EXERCISE DESCRIPTION.
Below are the records; copy each line in which "grey" can be found.

EXTRACTED MATERIAL.
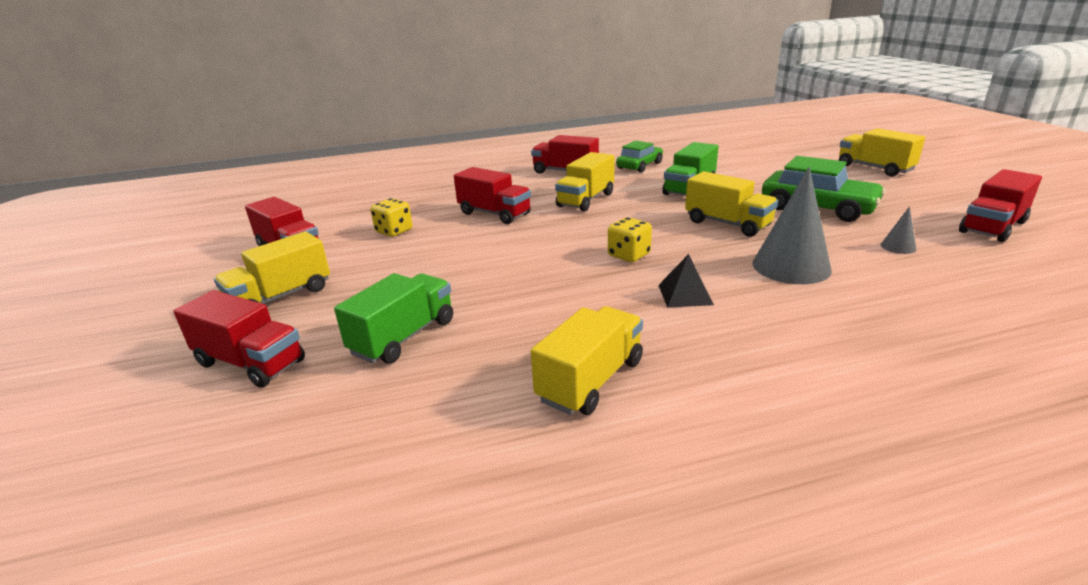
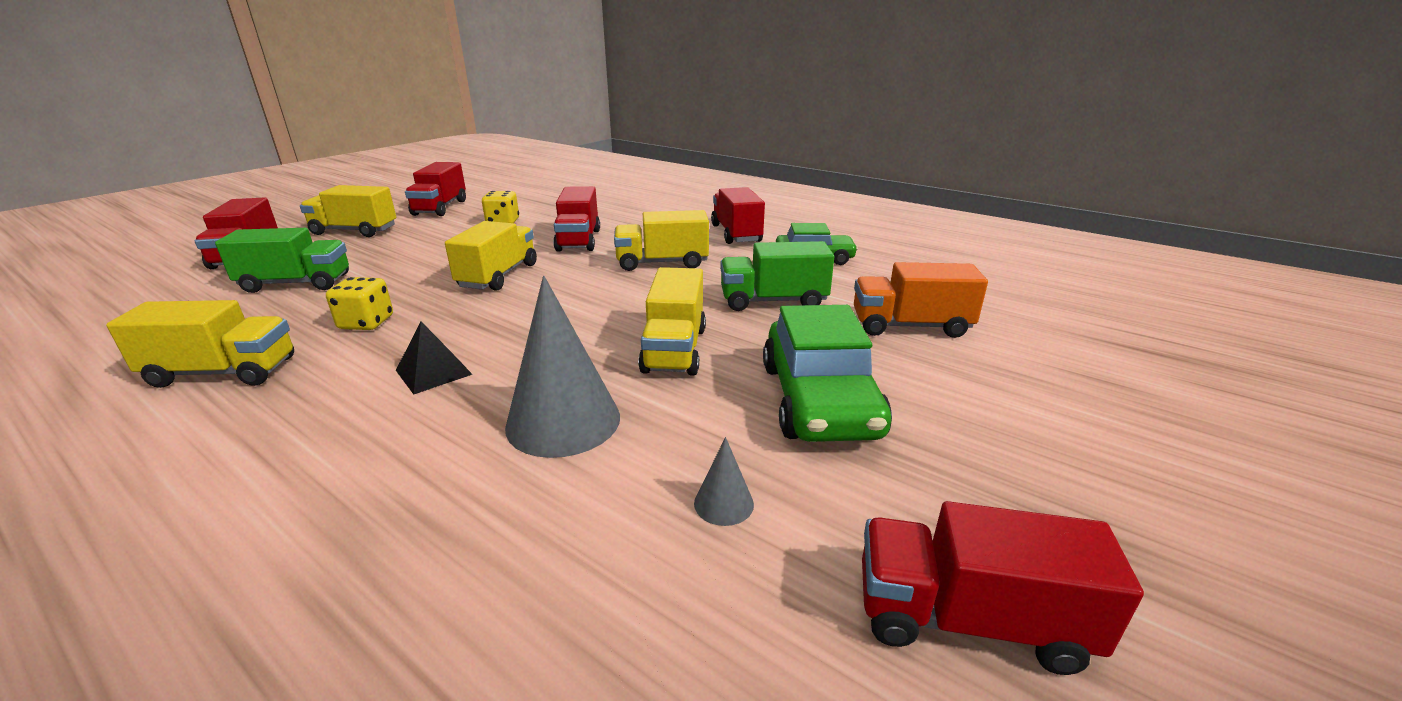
camera: 50 degrees right, 0 degrees up
yellow dice [608,217,652,262] -> yellow dice moved to [326,277,393,330]
yellow truck [839,128,925,176] -> yellow truck moved to [445,221,537,291]
none -> orange truck [854,262,988,338]

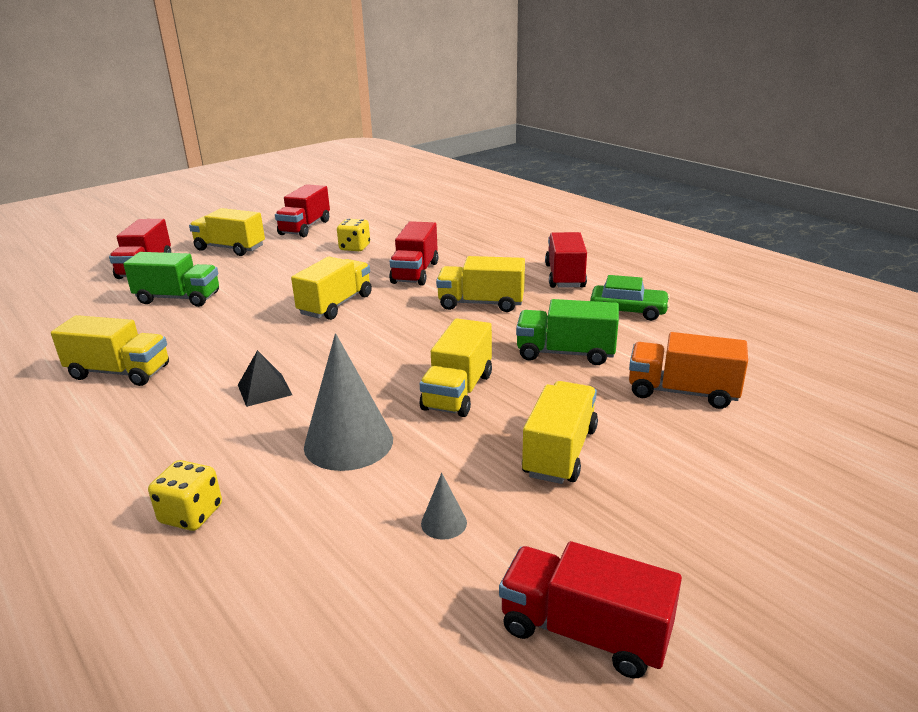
camera: 15 degrees right, 0 degrees up
yellow dice [326,277,393,330] -> yellow dice moved to [148,460,222,531]
green car [763,305,892,442] -> yellow truck [522,381,598,484]

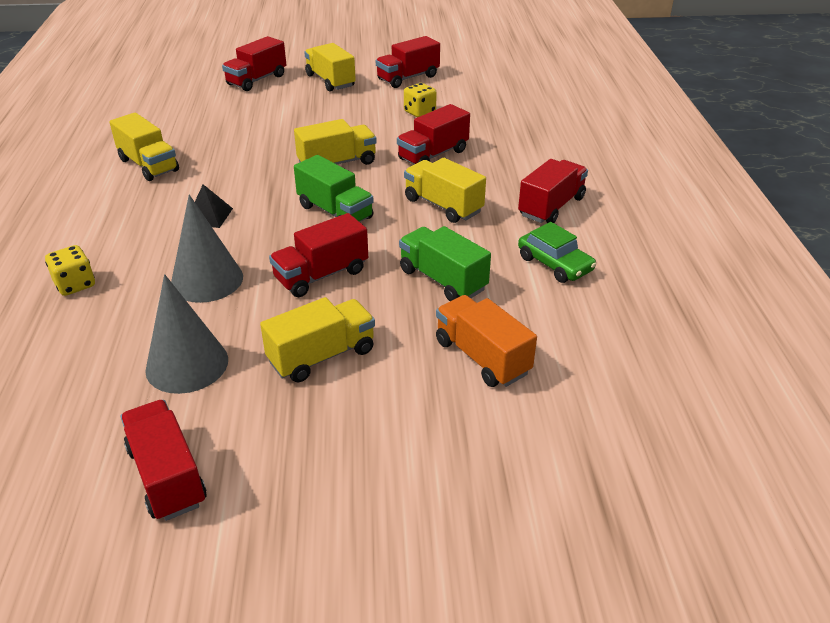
camera: 35 degrees right, 10 degrees up
green truck [123,252,219,307] -> green truck moved to [294,155,374,222]
yellow truck [420,318,492,417] -> red truck [269,213,368,297]
grey cone [421,473,467,540] -> grey cone [145,274,228,394], size x2.26

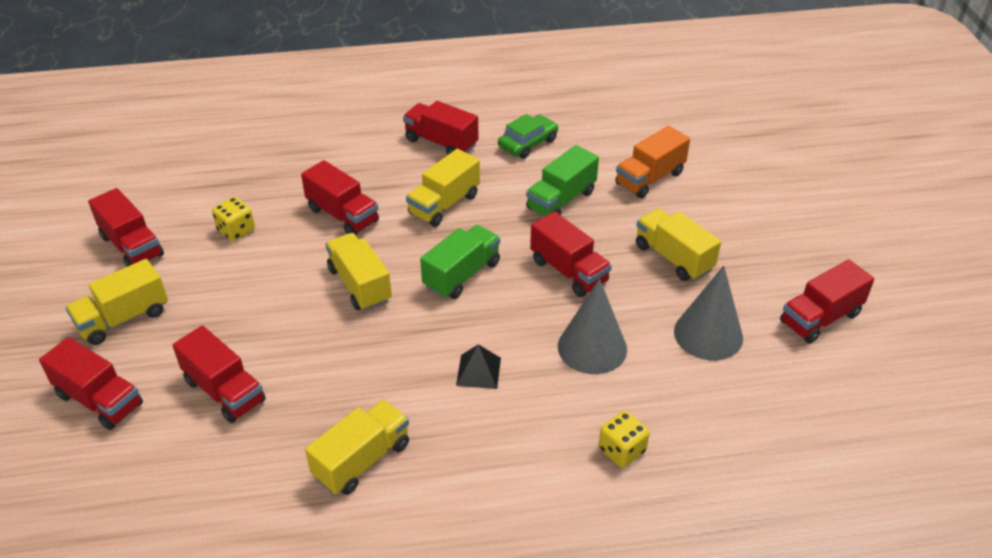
camera: 95 degrees left, 5 degrees up
none -> red truck [172,326,266,423]

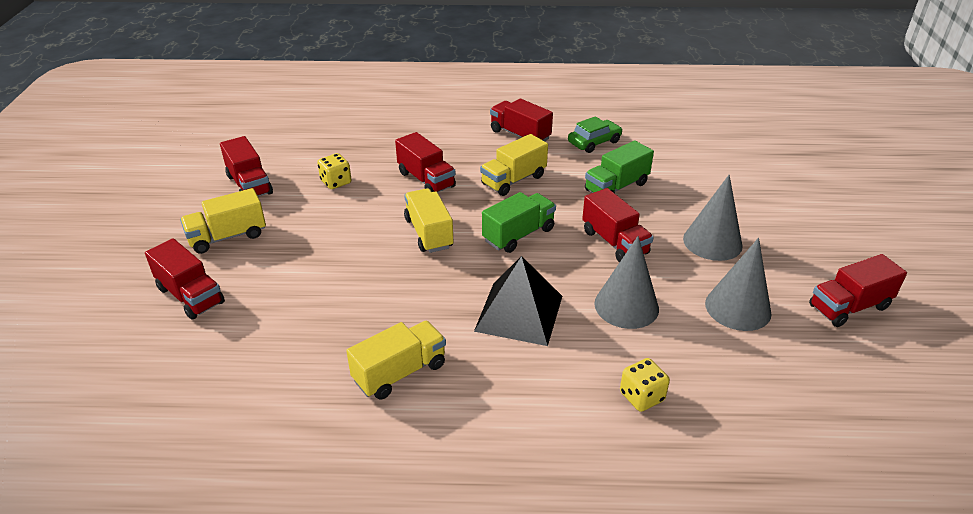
camera: 10 degrees right, 5 degrees down
red truck [172,326,266,423] -> none
black pyramid [456,344,501,389] -> black pyramid [474,256,562,346], size x1.98
orange truck [615,126,690,198] -> none
yellow truck [636,208,721,281] -> grey cone [683,175,743,261]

OUTPUT.
grey cone [421,473,467,540] -> grey cone [145,274,228,394], size x2.26
yellow truck [636,208,721,281] -> grey cone [683,175,743,261]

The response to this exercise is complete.